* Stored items
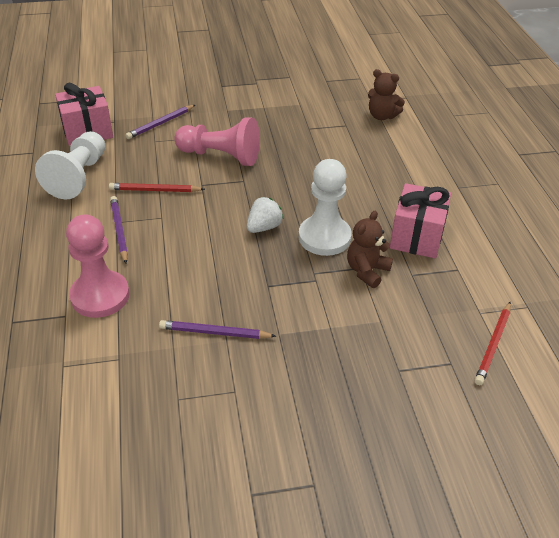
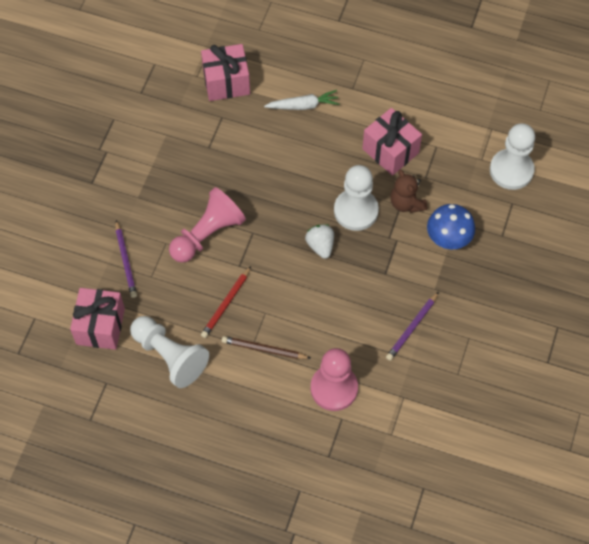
camera: 60 degrees left, 20 degrees up
(119, 230) = (264, 349): purple pencil -> brown pencil
(351, 322) = (448, 239): none -> blue mushroom
(382, 116) = (226, 82): brown teddy bear -> pink gift
(406, 164) = (303, 105): none -> white carrot
(493, 345) = (511, 170): red pencil -> white pawn

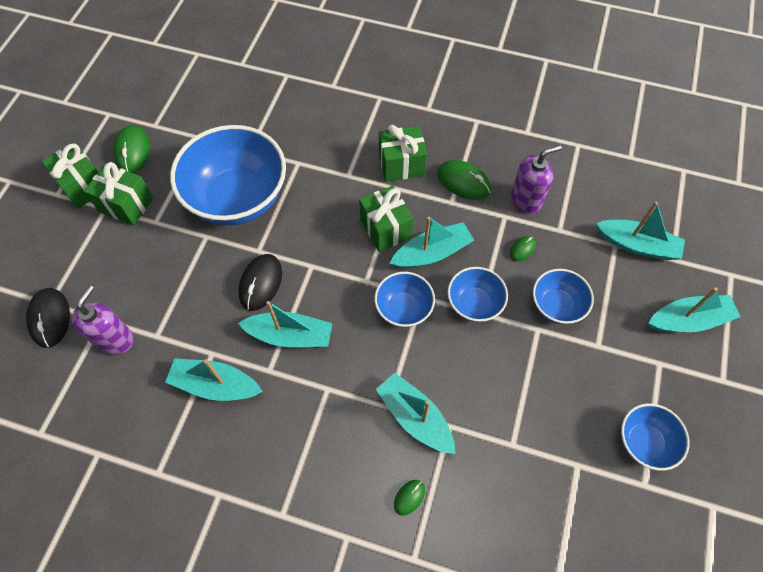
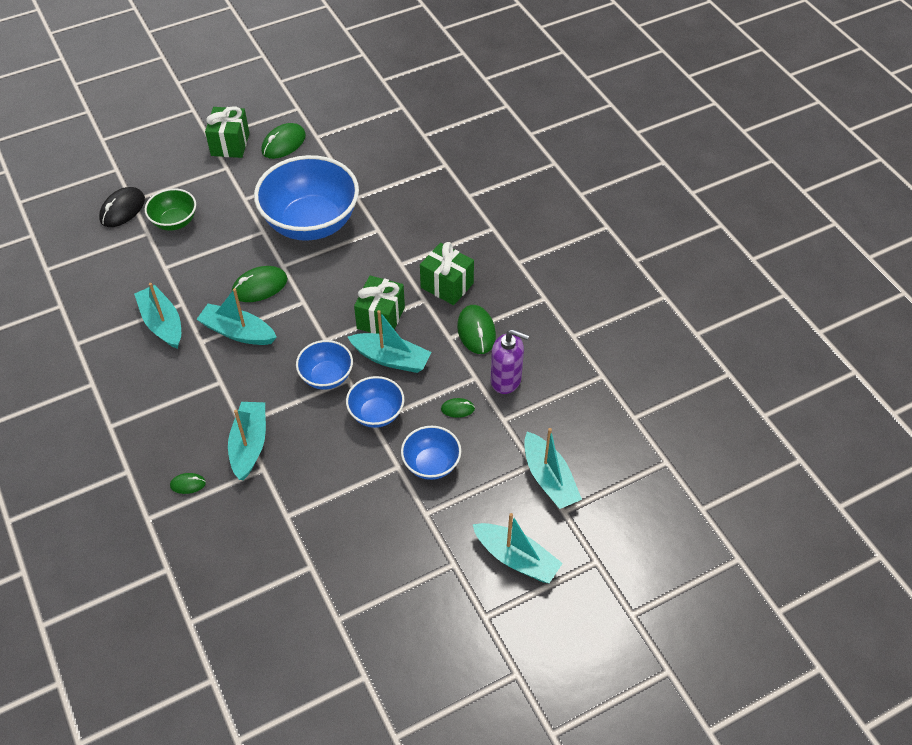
camera: 45 degrees right, 10 degrees down
(115, 290) = (175, 222): none -> green bowl
(115, 339) = (141, 250): purple soap dispenser -> none
(126, 205) = (240, 175): green gift -> none
(261, 283) = (259, 287): black mouse -> green mouse
(290, 335) = (238, 332): turquoise boat -> turquoise boat turned 150 degrees clockwise
(644, 442) = (373, 597): blue bowl -> none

* ACTION ITEM
Each line from the one that contains "(261, 283) = (259, 287): black" through the end of the records must be repeated exactly. No other line belongs in the answer.

* ANSWER FOR THIS EXERCISE
(261, 283) = (259, 287): black mouse -> green mouse
(290, 335) = (238, 332): turquoise boat -> turquoise boat turned 150 degrees clockwise
(644, 442) = (373, 597): blue bowl -> none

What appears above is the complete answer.